[Material for this task — start]

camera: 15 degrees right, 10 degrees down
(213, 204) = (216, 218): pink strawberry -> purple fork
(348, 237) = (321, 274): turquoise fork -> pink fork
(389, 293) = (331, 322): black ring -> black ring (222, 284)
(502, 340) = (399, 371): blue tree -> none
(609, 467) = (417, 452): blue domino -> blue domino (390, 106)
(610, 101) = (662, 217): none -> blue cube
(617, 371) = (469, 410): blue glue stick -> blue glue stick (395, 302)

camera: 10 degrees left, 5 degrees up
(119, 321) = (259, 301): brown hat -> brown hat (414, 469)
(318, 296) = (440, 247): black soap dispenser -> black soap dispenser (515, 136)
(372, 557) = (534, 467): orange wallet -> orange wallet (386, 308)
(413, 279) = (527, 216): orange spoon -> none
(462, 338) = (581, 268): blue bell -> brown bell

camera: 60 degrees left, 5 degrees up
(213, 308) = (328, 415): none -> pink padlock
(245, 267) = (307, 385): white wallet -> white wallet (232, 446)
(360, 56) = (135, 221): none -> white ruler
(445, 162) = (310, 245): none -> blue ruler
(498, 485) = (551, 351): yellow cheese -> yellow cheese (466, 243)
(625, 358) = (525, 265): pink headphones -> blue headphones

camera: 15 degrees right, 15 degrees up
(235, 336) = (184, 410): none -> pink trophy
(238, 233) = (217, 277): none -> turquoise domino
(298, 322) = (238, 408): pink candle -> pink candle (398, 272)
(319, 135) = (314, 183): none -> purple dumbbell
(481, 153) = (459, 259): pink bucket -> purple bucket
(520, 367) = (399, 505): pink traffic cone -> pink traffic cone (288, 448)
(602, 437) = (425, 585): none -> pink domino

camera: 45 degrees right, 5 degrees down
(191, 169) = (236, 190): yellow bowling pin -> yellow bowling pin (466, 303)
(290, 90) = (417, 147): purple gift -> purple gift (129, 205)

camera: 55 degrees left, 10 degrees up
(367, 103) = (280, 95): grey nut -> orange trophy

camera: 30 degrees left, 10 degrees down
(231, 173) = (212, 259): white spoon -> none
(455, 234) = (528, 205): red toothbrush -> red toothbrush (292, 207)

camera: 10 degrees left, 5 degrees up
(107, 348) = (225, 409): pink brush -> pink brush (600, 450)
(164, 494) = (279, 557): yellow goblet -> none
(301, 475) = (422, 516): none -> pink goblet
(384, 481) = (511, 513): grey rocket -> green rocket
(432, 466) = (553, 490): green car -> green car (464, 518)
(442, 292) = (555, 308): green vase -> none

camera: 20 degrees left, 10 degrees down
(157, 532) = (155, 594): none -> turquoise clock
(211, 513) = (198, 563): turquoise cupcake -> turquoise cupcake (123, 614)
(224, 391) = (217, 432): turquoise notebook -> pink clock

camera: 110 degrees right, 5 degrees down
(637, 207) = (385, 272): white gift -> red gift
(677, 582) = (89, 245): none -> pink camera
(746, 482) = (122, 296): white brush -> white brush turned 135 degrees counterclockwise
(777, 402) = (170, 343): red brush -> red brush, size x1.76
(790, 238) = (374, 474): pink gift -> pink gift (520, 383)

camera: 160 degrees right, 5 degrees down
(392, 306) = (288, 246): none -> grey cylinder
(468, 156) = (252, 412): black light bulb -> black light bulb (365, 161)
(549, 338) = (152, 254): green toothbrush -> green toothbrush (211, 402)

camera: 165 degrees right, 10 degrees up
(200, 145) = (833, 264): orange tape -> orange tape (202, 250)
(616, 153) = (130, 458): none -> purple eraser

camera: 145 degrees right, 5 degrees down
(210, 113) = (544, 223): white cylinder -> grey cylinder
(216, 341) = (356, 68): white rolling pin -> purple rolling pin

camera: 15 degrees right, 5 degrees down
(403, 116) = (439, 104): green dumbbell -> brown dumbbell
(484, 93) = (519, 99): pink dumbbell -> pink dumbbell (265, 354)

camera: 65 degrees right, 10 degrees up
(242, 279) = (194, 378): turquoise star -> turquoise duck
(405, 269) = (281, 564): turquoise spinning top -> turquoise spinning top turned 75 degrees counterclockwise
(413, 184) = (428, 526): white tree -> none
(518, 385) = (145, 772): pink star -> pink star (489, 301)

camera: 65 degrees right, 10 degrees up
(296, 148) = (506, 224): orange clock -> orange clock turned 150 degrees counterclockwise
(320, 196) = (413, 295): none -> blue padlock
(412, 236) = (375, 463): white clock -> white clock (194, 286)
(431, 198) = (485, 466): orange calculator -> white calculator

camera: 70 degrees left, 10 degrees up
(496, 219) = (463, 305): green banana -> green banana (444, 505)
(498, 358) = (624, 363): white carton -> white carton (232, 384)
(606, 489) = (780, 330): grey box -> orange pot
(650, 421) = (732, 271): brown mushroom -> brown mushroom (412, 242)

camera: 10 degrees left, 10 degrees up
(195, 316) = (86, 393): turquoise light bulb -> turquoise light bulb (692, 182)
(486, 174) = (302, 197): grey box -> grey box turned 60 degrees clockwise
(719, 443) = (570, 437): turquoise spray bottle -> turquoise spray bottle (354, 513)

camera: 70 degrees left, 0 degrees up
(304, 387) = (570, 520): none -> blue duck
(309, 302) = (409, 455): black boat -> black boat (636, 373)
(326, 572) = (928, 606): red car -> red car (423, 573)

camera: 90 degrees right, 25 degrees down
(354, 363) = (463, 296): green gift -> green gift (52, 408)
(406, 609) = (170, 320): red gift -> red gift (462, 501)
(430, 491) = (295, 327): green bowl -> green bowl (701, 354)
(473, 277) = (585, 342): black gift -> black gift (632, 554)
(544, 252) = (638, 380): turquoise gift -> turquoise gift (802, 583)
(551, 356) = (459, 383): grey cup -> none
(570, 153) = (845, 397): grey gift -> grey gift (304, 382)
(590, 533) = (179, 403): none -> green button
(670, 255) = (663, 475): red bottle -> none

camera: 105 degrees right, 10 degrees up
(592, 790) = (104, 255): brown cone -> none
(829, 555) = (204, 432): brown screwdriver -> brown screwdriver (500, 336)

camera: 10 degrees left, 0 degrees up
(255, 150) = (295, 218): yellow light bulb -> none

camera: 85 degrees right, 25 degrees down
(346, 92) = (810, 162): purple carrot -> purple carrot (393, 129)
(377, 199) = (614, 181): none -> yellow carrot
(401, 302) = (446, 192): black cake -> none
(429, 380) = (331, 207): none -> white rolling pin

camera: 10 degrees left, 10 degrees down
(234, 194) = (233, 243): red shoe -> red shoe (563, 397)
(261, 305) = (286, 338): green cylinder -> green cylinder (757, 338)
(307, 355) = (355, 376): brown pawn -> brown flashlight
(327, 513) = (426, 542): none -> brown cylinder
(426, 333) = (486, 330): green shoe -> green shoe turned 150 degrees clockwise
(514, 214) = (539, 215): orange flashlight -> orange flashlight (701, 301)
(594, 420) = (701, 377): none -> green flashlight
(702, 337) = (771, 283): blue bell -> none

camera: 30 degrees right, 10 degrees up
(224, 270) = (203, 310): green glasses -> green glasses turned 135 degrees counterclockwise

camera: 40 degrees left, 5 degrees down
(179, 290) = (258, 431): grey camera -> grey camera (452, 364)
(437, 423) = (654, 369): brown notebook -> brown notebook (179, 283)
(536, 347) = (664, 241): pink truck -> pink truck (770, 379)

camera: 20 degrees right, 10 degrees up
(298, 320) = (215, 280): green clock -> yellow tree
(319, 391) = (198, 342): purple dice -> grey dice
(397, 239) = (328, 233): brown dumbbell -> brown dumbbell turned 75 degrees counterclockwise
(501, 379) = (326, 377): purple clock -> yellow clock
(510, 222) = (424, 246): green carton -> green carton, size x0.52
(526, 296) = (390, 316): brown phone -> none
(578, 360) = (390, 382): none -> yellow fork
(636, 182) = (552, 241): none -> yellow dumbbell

[Material for this task — finish]

What you will do: Nothing added, nothing dropped: copy the data above.

Result:
camera: 15 degrees right, 10 degrees down
(213, 204) = (216, 218): pink strawberry -> purple fork
(348, 237) = (321, 274): turquoise fork -> pink fork
(389, 293) = (331, 322): black ring -> black ring (222, 284)
(502, 340) = (399, 371): blue tree -> none
(609, 467) = (417, 452): blue domino -> blue domino (390, 106)
(610, 101) = (662, 217): none -> blue cube
(617, 371) = (469, 410): blue glue stick -> blue glue stick (395, 302)

camera: 10 degrees left, 5 degrees up
(119, 321) = (259, 301): brown hat -> brown hat (414, 469)
(318, 296) = (440, 247): black soap dispenser -> black soap dispenser (515, 136)
(372, 557) = (534, 467): orange wallet -> orange wallet (386, 308)
(413, 279) = (527, 216): orange spoon -> none
(462, 338) = (581, 268): blue bell -> brown bell

camera: 60 degrees left, 5 degrees up
(213, 308) = (328, 415): none -> pink padlock
(245, 267) = (307, 385): white wallet -> white wallet (232, 446)
(360, 56) = (135, 221): none -> white ruler
(445, 162) = (310, 245): none -> blue ruler
(498, 485) = (551, 351): yellow cheese -> yellow cheese (466, 243)
(625, 358) = (525, 265): pink headphones -> blue headphones

camera: 15 degrees right, 15 degrees up
(235, 336) = (184, 410): none -> pink trophy
(238, 233) = (217, 277): none -> turquoise domino
(298, 322) = (238, 408): pink candle -> pink candle (398, 272)
(319, 135) = (314, 183): none -> purple dumbbell
(481, 153) = (459, 259): pink bucket -> purple bucket
(520, 367) = (399, 505): pink traffic cone -> pink traffic cone (288, 448)
(602, 437) = (425, 585): none -> pink domino

camera: 45 degrees right, 5 degrees down
(191, 169) = (236, 190): yellow bowling pin -> yellow bowling pin (466, 303)
(290, 90) = (417, 147): purple gift -> purple gift (129, 205)

camera: 55 degrees left, 10 degrees up
(367, 103) = (280, 95): grey nut -> orange trophy

camera: 30 degrees left, 10 degrees down
(231, 173) = (212, 259): white spoon -> none
(455, 234) = (528, 205): red toothbrush -> red toothbrush (292, 207)

camera: 10 degrees left, 5 degrees up
(107, 348) = (225, 409): pink brush -> pink brush (600, 450)
(164, 494) = (279, 557): yellow goblet -> none
(301, 475) = (422, 516): none -> pink goblet
(384, 481) = (511, 513): grey rocket -> green rocket
(432, 466) = (553, 490): green car -> green car (464, 518)
(442, 292) = (555, 308): green vase -> none

camera: 20 degrees left, 10 degrees down
(157, 532) = (155, 594): none -> turquoise clock
(211, 513) = (198, 563): turquoise cupcake -> turquoise cupcake (123, 614)
(224, 391) = (217, 432): turquoise notebook -> pink clock

camera: 110 degrees right, 5 degrees down
(637, 207) = (385, 272): white gift -> red gift
(677, 582) = (89, 245): none -> pink camera
(746, 482) = (122, 296): white brush -> white brush turned 135 degrees counterclockwise
(777, 402) = (170, 343): red brush -> red brush, size x1.76
(790, 238) = (374, 474): pink gift -> pink gift (520, 383)

camera: 160 degrees right, 5 degrees down
(392, 306) = (288, 246): none -> grey cylinder
(468, 156) = (252, 412): black light bulb -> black light bulb (365, 161)
(549, 338) = (152, 254): green toothbrush -> green toothbrush (211, 402)

camera: 165 degrees right, 10 degrees up
(200, 145) = (833, 264): orange tape -> orange tape (202, 250)
(616, 153) = (130, 458): none -> purple eraser

camera: 145 degrees right, 5 degrees down
(210, 113) = (544, 223): white cylinder -> grey cylinder
(216, 341) = (356, 68): white rolling pin -> purple rolling pin

camera: 15 degrees right, 5 degrees down
(403, 116) = (439, 104): green dumbbell -> brown dumbbell
(484, 93) = (519, 99): pink dumbbell -> pink dumbbell (265, 354)

camera: 65 degrees right, 10 degrees up
(242, 279) = (194, 378): turquoise star -> turquoise duck
(405, 269) = (281, 564): turquoise spinning top -> turquoise spinning top turned 75 degrees counterclockwise
(413, 184) = (428, 526): white tree -> none
(518, 385) = (145, 772): pink star -> pink star (489, 301)

camera: 65 degrees right, 10 degrees up
(296, 148) = (506, 224): orange clock -> orange clock turned 150 degrees counterclockwise
(320, 196) = (413, 295): none -> blue padlock
(412, 236) = (375, 463): white clock -> white clock (194, 286)
(431, 198) = (485, 466): orange calculator -> white calculator

camera: 70 degrees left, 10 degrees up
(496, 219) = (463, 305): green banana -> green banana (444, 505)
(498, 358) = (624, 363): white carton -> white carton (232, 384)
(606, 489) = (780, 330): grey box -> orange pot
(650, 421) = (732, 271): brown mushroom -> brown mushroom (412, 242)

camera: 10 degrees left, 10 degrees up
(195, 316) = (86, 393): turquoise light bulb -> turquoise light bulb (692, 182)
(486, 174) = (302, 197): grey box -> grey box turned 60 degrees clockwise
(719, 443) = (570, 437): turquoise spray bottle -> turquoise spray bottle (354, 513)

camera: 70 degrees left, 0 degrees up
(304, 387) = (570, 520): none -> blue duck
(309, 302) = (409, 455): black boat -> black boat (636, 373)
(326, 572) = (928, 606): red car -> red car (423, 573)

camera: 90 degrees right, 25 degrees down
(354, 363) = (463, 296): green gift -> green gift (52, 408)
(406, 609) = (170, 320): red gift -> red gift (462, 501)
(430, 491) = (295, 327): green bowl -> green bowl (701, 354)
(473, 277) = (585, 342): black gift -> black gift (632, 554)
(544, 252) = (638, 380): turquoise gift -> turquoise gift (802, 583)
(551, 356) = (459, 383): grey cup -> none
(570, 153) = (845, 397): grey gift -> grey gift (304, 382)
(590, 533) = (179, 403): none -> green button
(670, 255) = (663, 475): red bottle -> none

camera: 105 degrees right, 10 degrees up
(592, 790) = (104, 255): brown cone -> none
(829, 555) = (204, 432): brown screwdriver -> brown screwdriver (500, 336)

camera: 10 degrees left, 0 degrees up
(255, 150) = (295, 218): yellow light bulb -> none

camera: 85 degrees right, 25 degrees down
(346, 92) = (810, 162): purple carrot -> purple carrot (393, 129)
(377, 199) = (614, 181): none -> yellow carrot
(401, 302) = (446, 192): black cake -> none
(429, 380) = (331, 207): none -> white rolling pin

camera: 10 degrees left, 10 degrees down
(234, 194) = (233, 243): red shoe -> red shoe (563, 397)
(261, 305) = (286, 338): green cylinder -> green cylinder (757, 338)
(307, 355) = (355, 376): brown pawn -> brown flashlight
(327, 513) = (426, 542): none -> brown cylinder
(426, 333) = (486, 330): green shoe -> green shoe turned 150 degrees clockwise
(514, 214) = (539, 215): orange flashlight -> orange flashlight (701, 301)
(594, 420) = (701, 377): none -> green flashlight
(702, 337) = (771, 283): blue bell -> none

camera: 30 degrees right, 10 degrees up
(224, 270) = (203, 310): green glasses -> green glasses turned 135 degrees counterclockwise

camera: 40 degrees left, 5 degrees down
(179, 290) = (258, 431): grey camera -> grey camera (452, 364)
(437, 423) = (654, 369): brown notebook -> brown notebook (179, 283)
(536, 347) = (664, 241): pink truck -> pink truck (770, 379)

camera: 20 degrees right, 10 degrees up
(298, 320) = (215, 280): green clock -> yellow tree
(319, 391) = (198, 342): purple dice -> grey dice
(397, 239) = (328, 233): brown dumbbell -> brown dumbbell turned 75 degrees counterclockwise
(501, 379) = (326, 377): purple clock -> yellow clock
(510, 222) = (424, 246): green carton -> green carton, size x0.52
(526, 296) = (390, 316): brown phone -> none
(578, 360) = (390, 382): none -> yellow fork
(636, 182) = (552, 241): none -> yellow dumbbell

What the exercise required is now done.